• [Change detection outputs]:
○ ○ ○

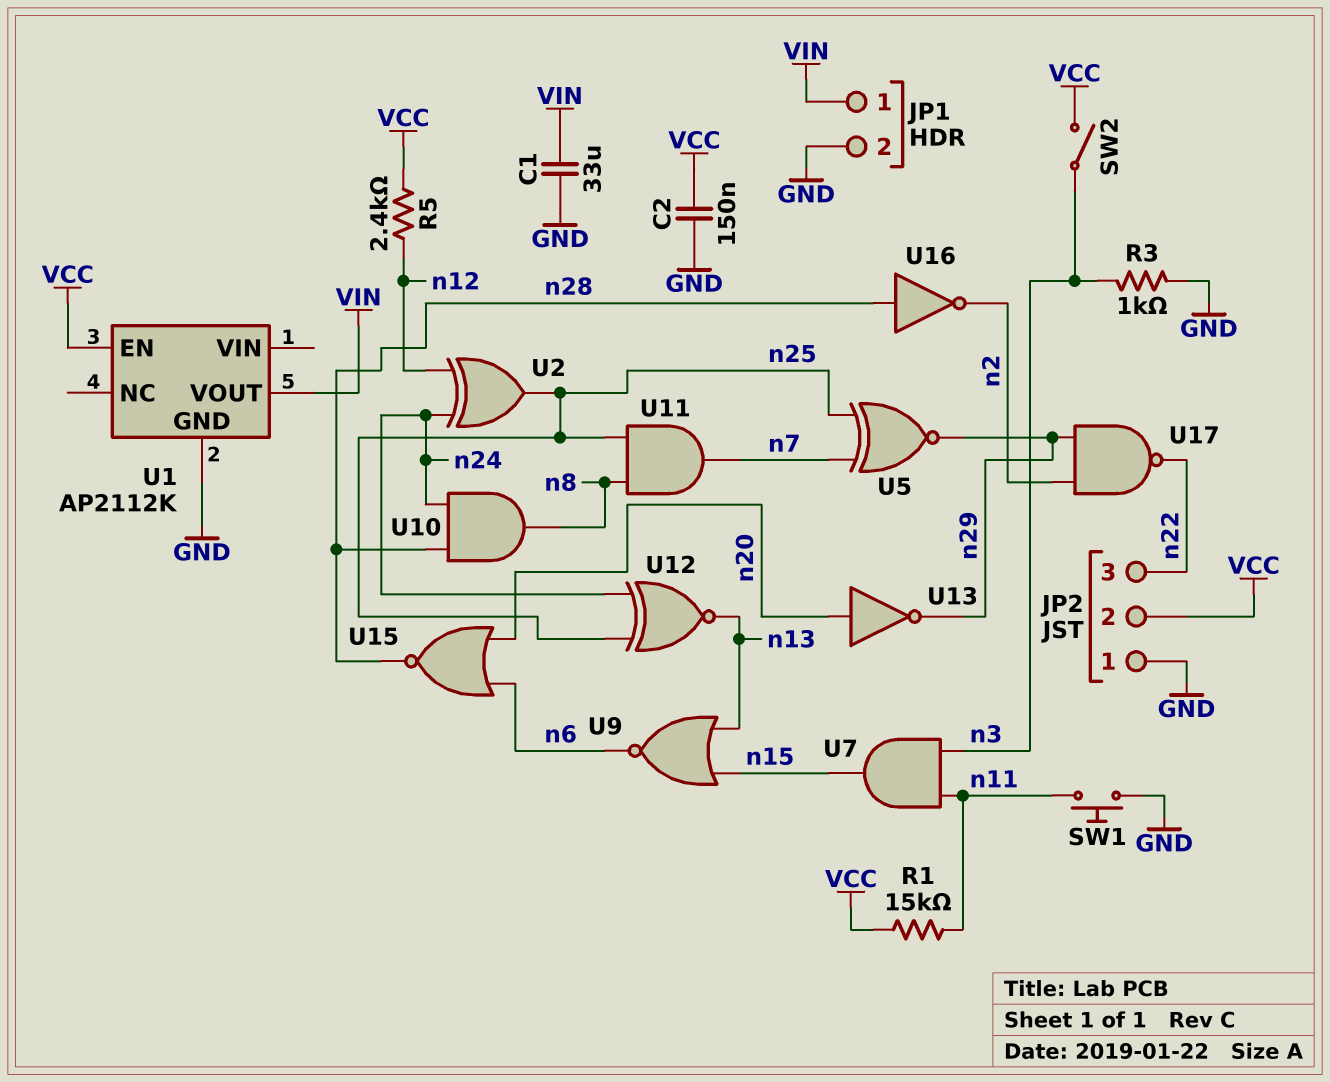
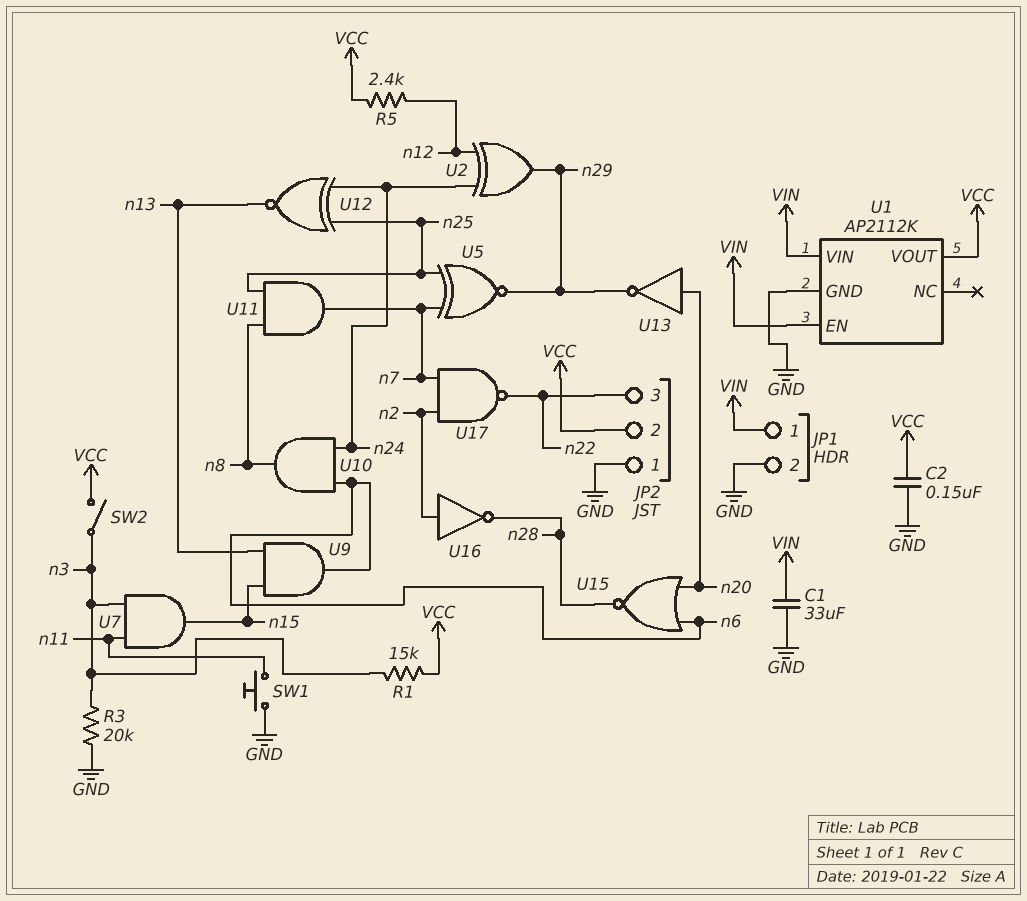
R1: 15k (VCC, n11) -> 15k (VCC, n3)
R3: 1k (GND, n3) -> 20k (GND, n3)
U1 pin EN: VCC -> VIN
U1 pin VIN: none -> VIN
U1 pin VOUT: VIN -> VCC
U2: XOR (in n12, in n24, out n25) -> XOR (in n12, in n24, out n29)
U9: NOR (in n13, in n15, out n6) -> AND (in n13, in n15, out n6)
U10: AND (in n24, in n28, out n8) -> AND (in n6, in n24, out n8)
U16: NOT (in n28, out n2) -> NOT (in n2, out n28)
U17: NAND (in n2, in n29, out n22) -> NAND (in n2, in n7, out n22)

○ ○ ○

• [WHAT THIS TASK INVOLVES]: Taking the line that contains "U16: NOT (in" as the first, reproduce every line through the end of the entries exactly.

• [TASK RESULT]:
U16: NOT (in n28, out n2) -> NOT (in n2, out n28)
U17: NAND (in n2, in n29, out n22) -> NAND (in n2, in n7, out n22)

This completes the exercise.